Copy out all of the following material word for word, omitting the pictures.

>> begin Provided material

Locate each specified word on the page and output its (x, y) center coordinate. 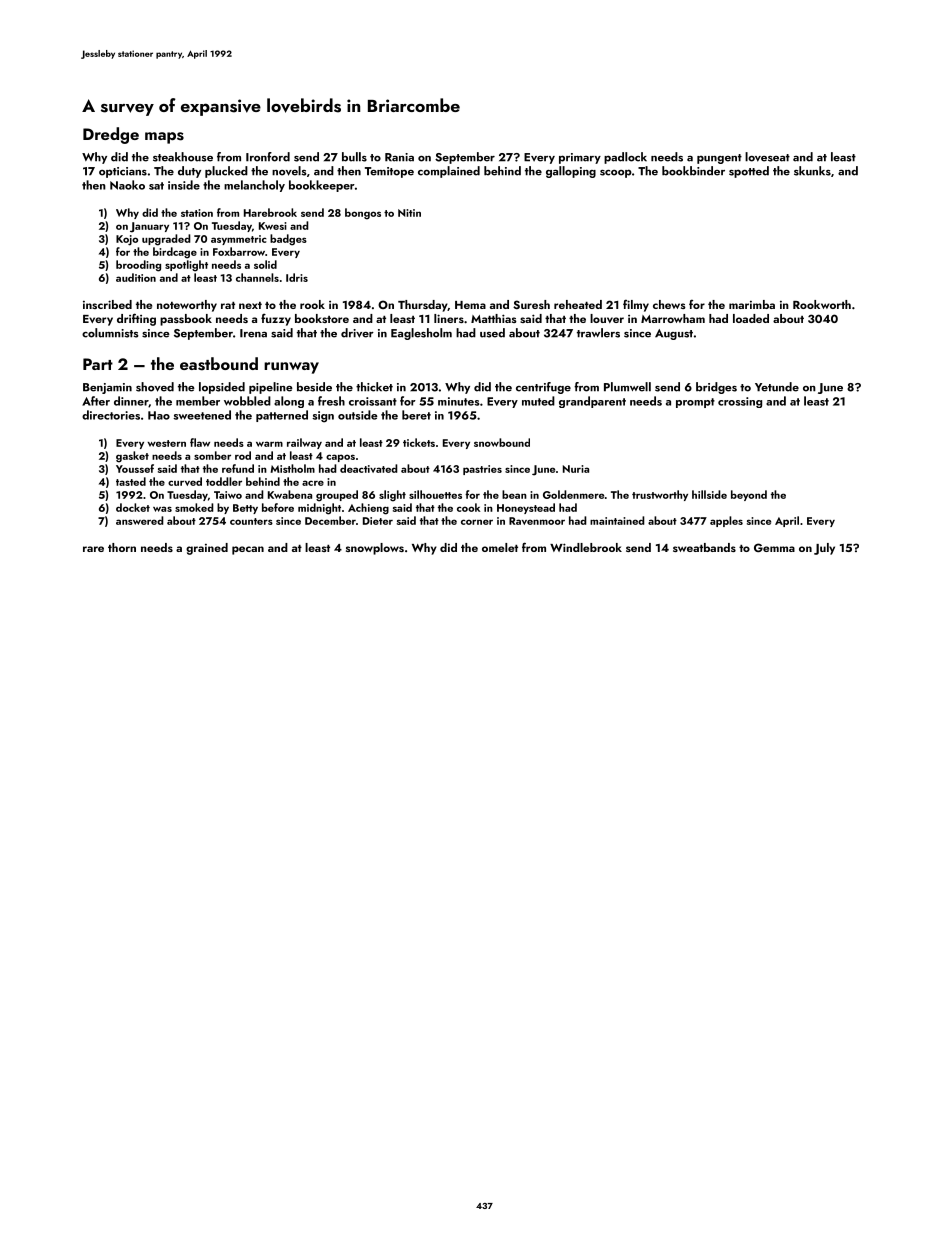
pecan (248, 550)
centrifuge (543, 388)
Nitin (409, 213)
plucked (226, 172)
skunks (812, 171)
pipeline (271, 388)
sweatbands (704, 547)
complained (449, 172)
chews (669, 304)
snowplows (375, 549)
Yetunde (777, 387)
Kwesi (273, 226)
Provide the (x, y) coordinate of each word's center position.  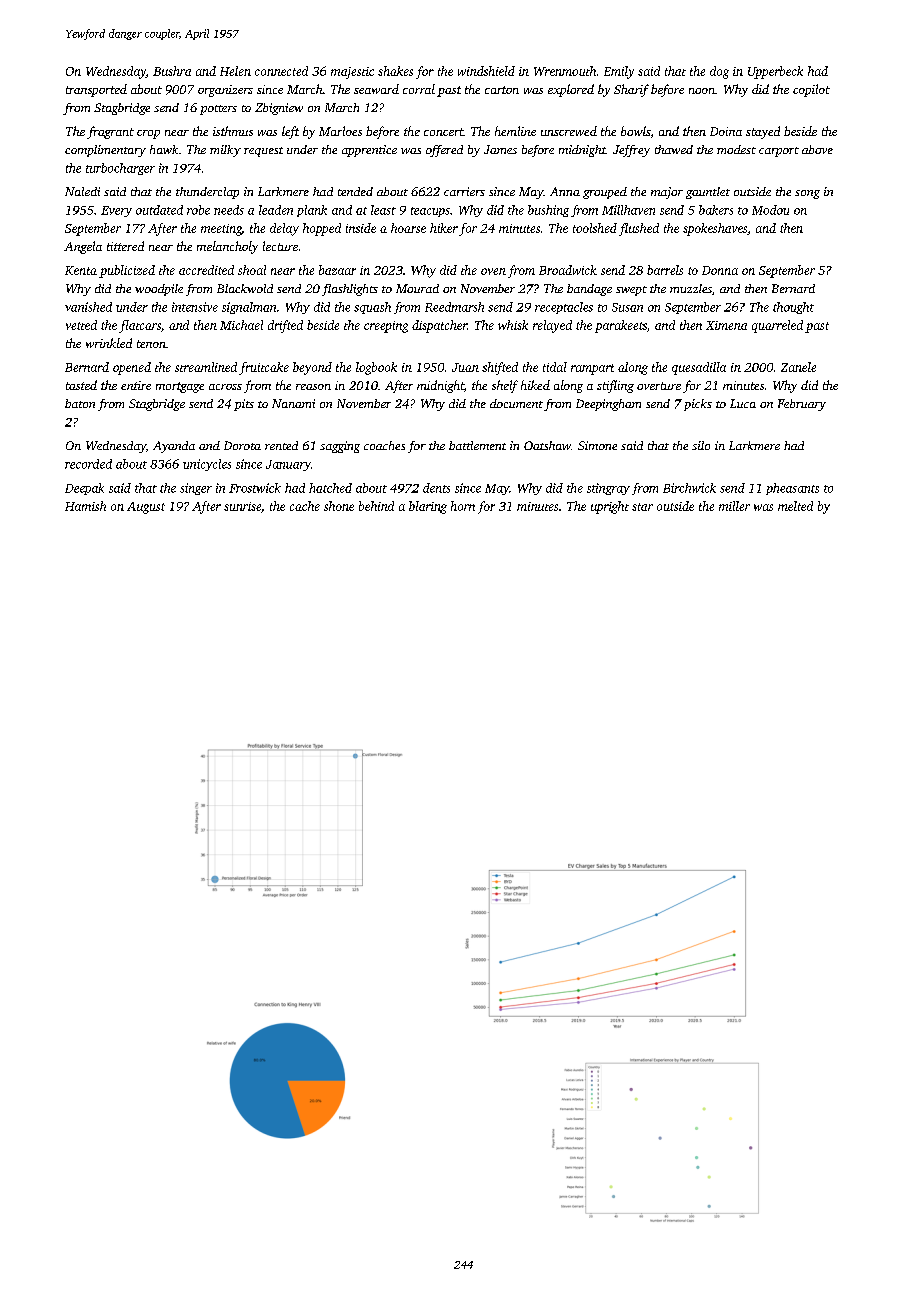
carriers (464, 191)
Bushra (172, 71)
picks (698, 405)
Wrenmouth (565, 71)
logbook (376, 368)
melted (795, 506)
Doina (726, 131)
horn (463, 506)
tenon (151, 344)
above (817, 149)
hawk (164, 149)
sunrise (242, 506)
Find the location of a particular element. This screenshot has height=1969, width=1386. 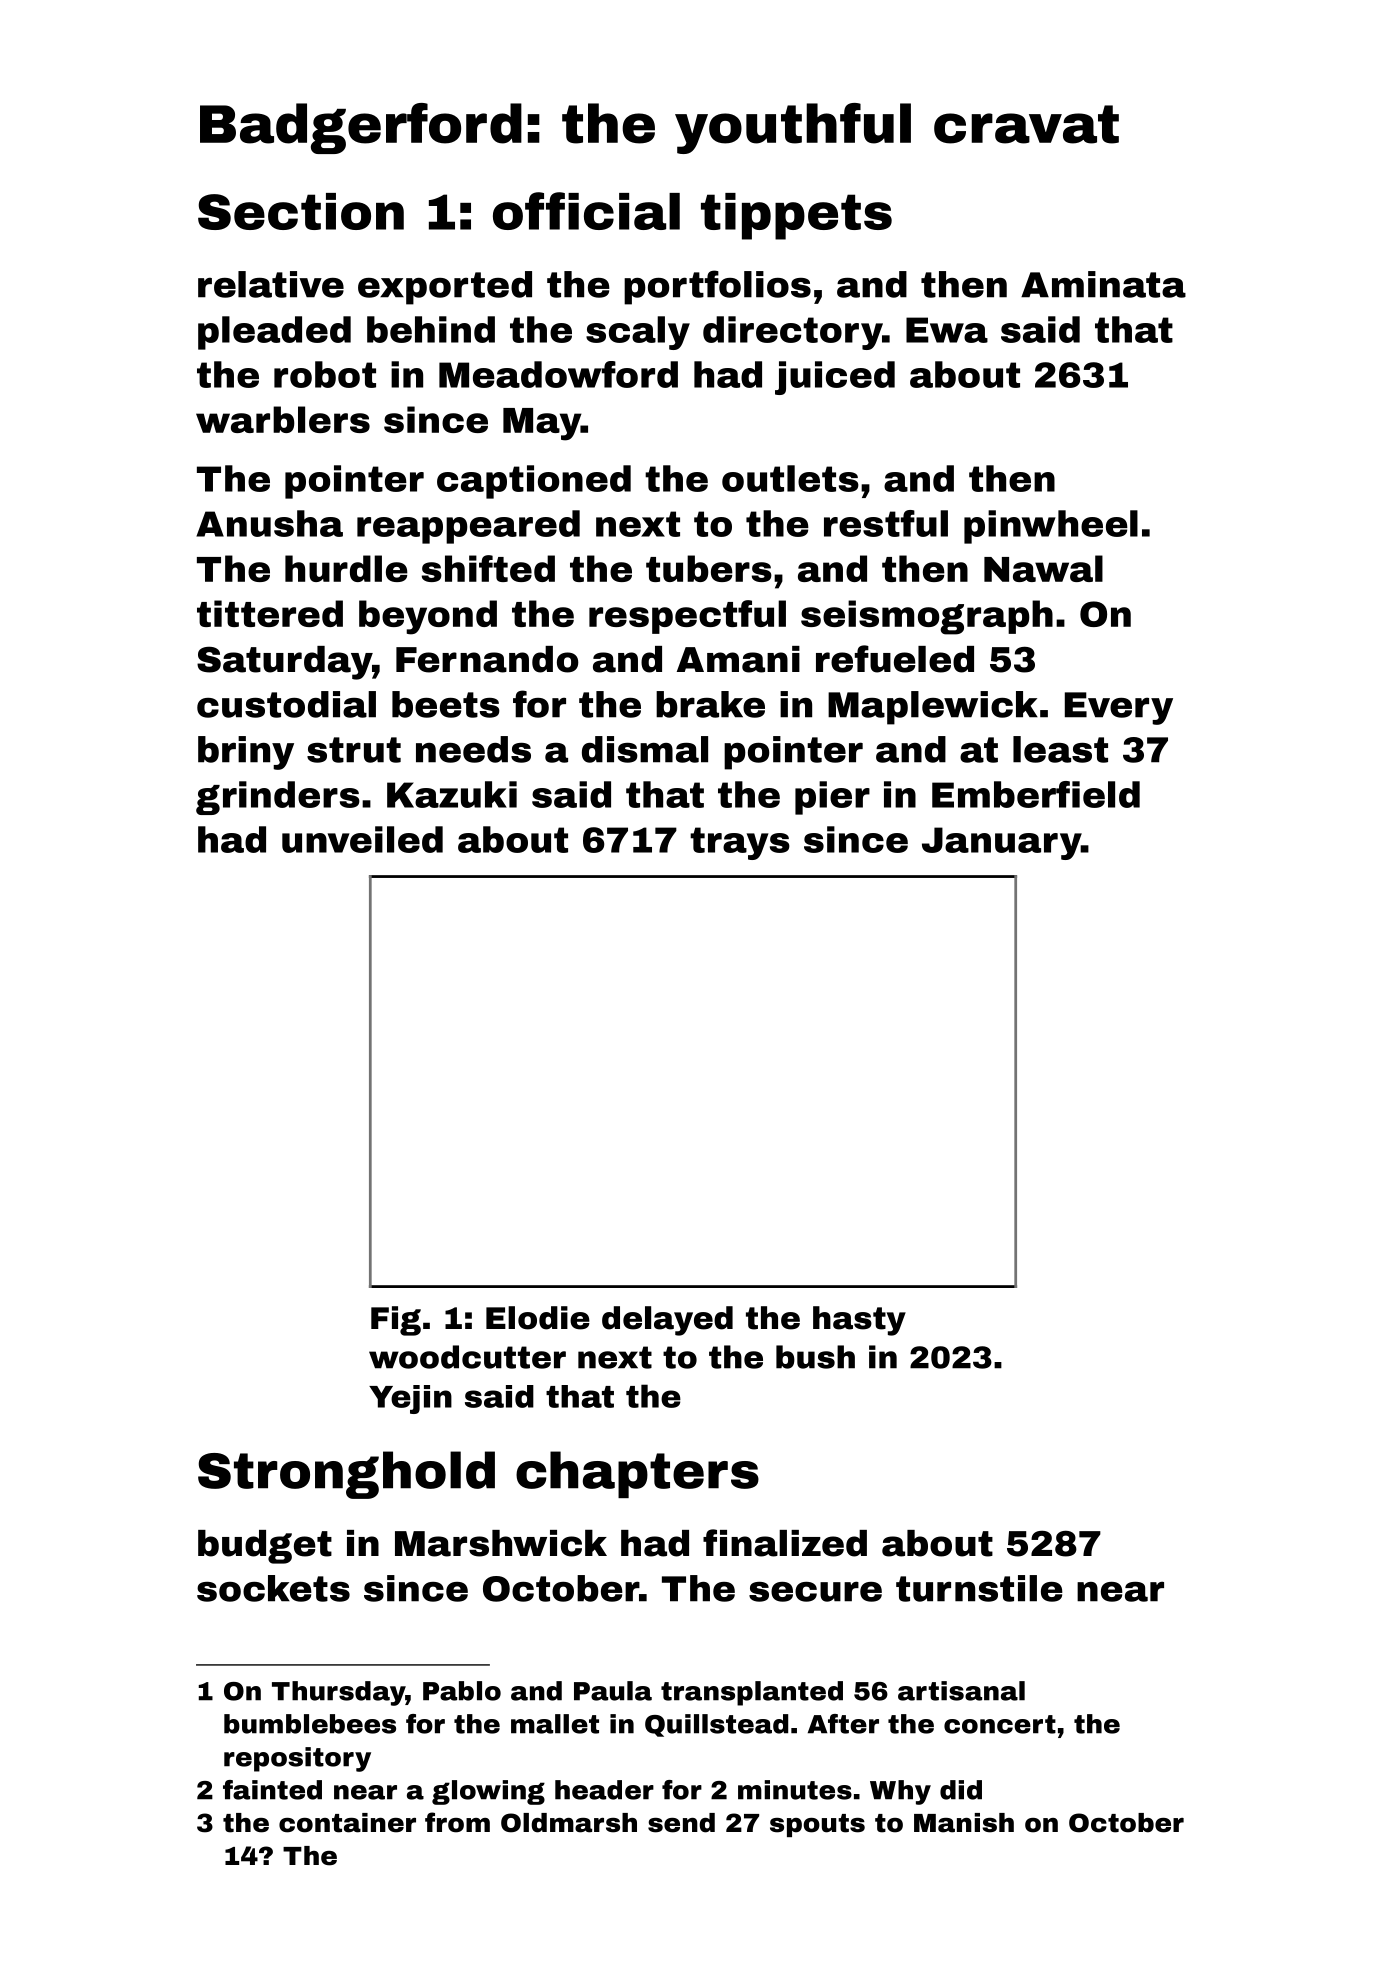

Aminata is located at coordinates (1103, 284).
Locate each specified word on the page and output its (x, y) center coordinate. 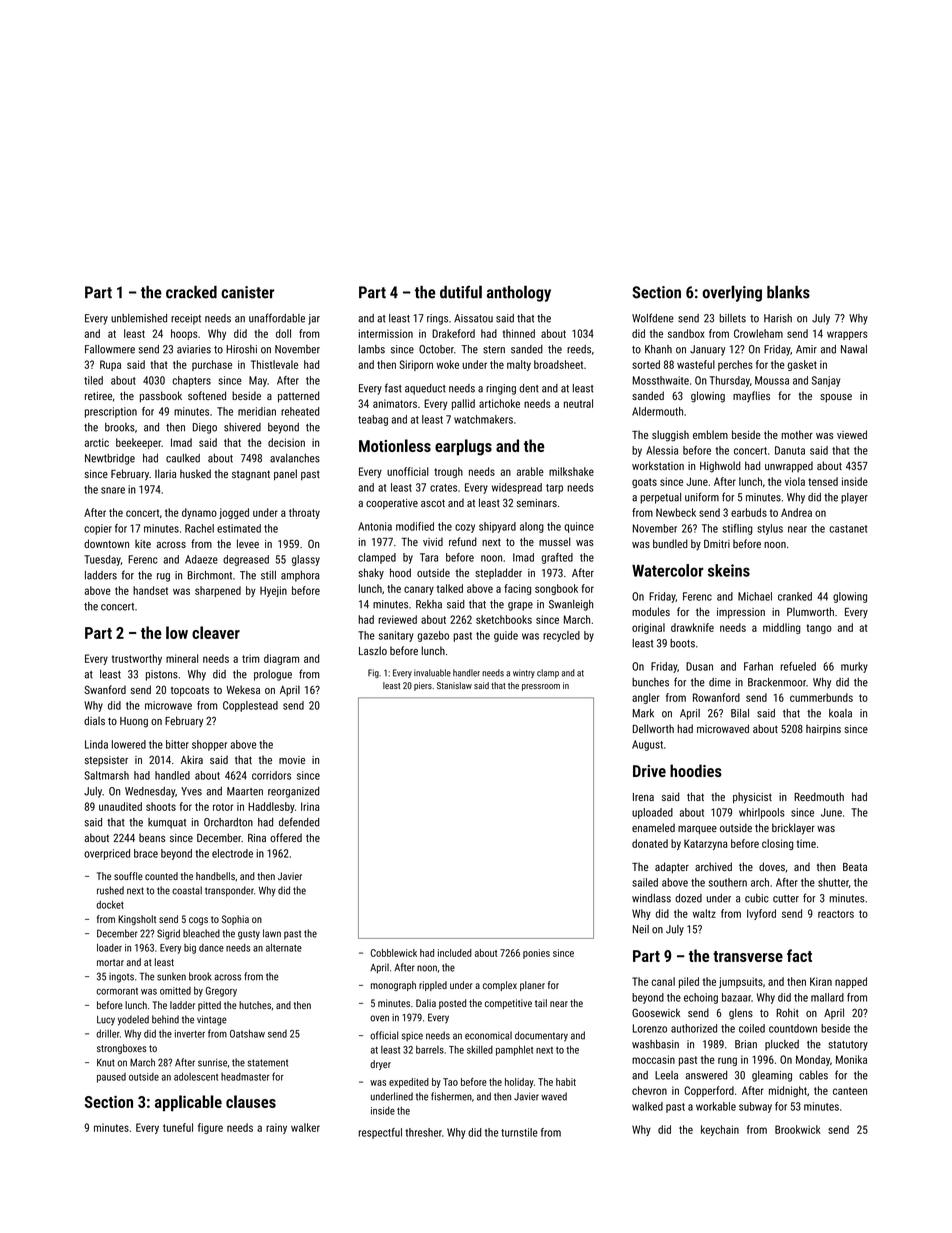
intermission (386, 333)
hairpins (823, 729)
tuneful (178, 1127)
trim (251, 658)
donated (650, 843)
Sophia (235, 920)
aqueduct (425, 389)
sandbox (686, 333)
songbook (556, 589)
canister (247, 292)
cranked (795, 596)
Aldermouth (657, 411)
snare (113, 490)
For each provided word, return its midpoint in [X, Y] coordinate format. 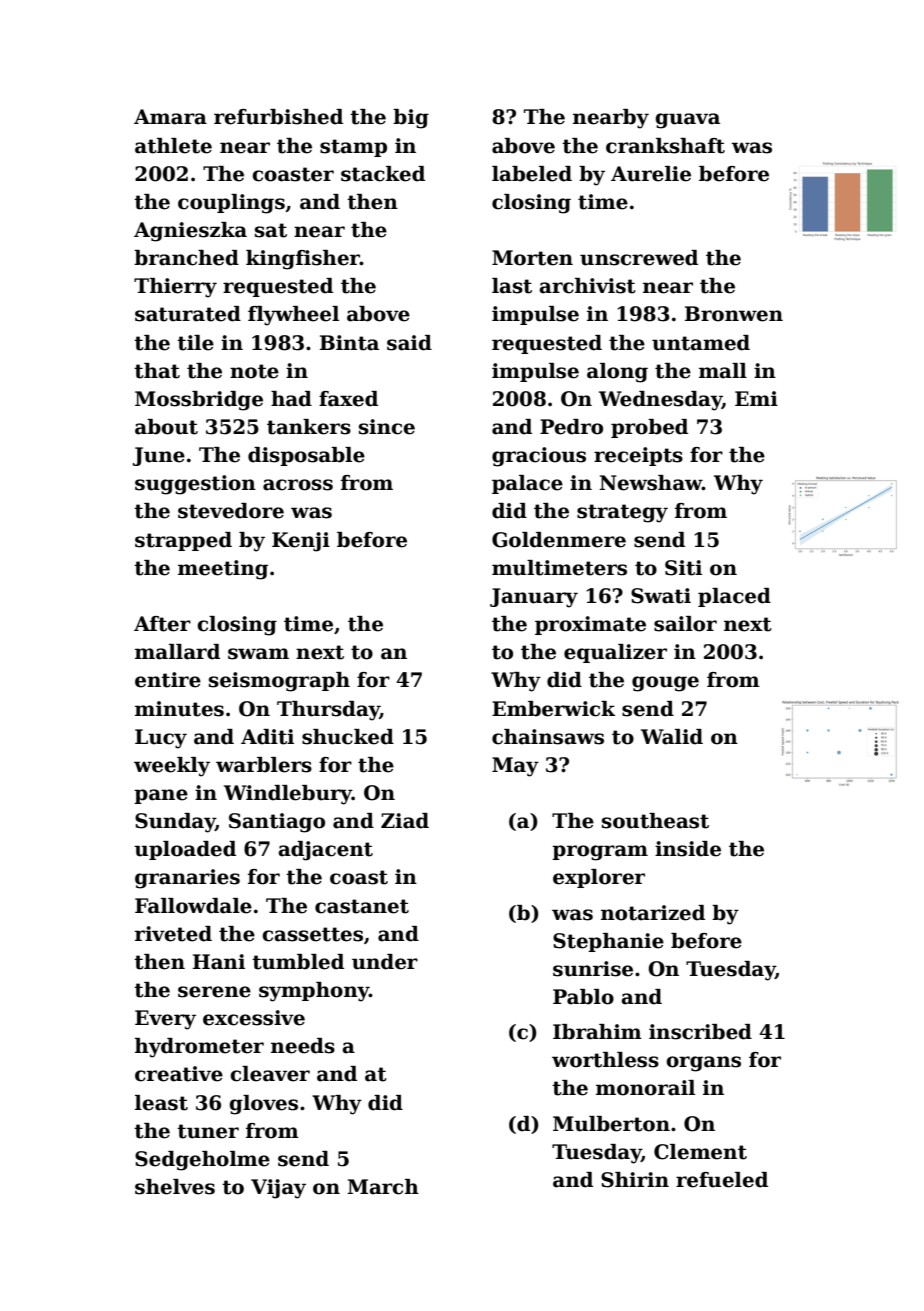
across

>> end Provided material

Output –
Locate each specified word on the page and output its (x, y) center coordinate. 
pecan (248, 550)
centrifuge (543, 388)
Nitin (409, 213)
plucked (226, 172)
skunks (812, 171)
pipeline (271, 388)
sweatbands (704, 547)
complained (449, 172)
chews (669, 304)
snowplows (375, 549)
Yetunde (777, 387)
Kwesi (273, 226)
Provide the (x, y) coordinate of each word's center position.  
carriers (464, 191)
Bushra (172, 71)
picks (698, 405)
Wrenmouth (565, 71)
logbook (376, 368)
melted (795, 506)
Doina (726, 131)
horn (463, 506)
tenon (151, 344)
above (817, 149)
hawk (164, 149)
sunrise (242, 506)
Find the location of a particular element. This screenshot has height=1969, width=1386. 

Aminata is located at coordinates (1103, 284).
Locate each specified word on the page and output its (x, y) center coordinate. 
intermission (386, 333)
hairpins (823, 729)
tuneful (178, 1127)
trim (251, 658)
donated (650, 843)
Sophia (235, 920)
aqueduct (425, 389)
sandbox (686, 333)
songbook (556, 589)
canister (247, 292)
cranked (795, 596)
Aldermouth (657, 411)
snare (113, 490)
For each provided word, return its midpoint in [X, Y] coordinate format. 
across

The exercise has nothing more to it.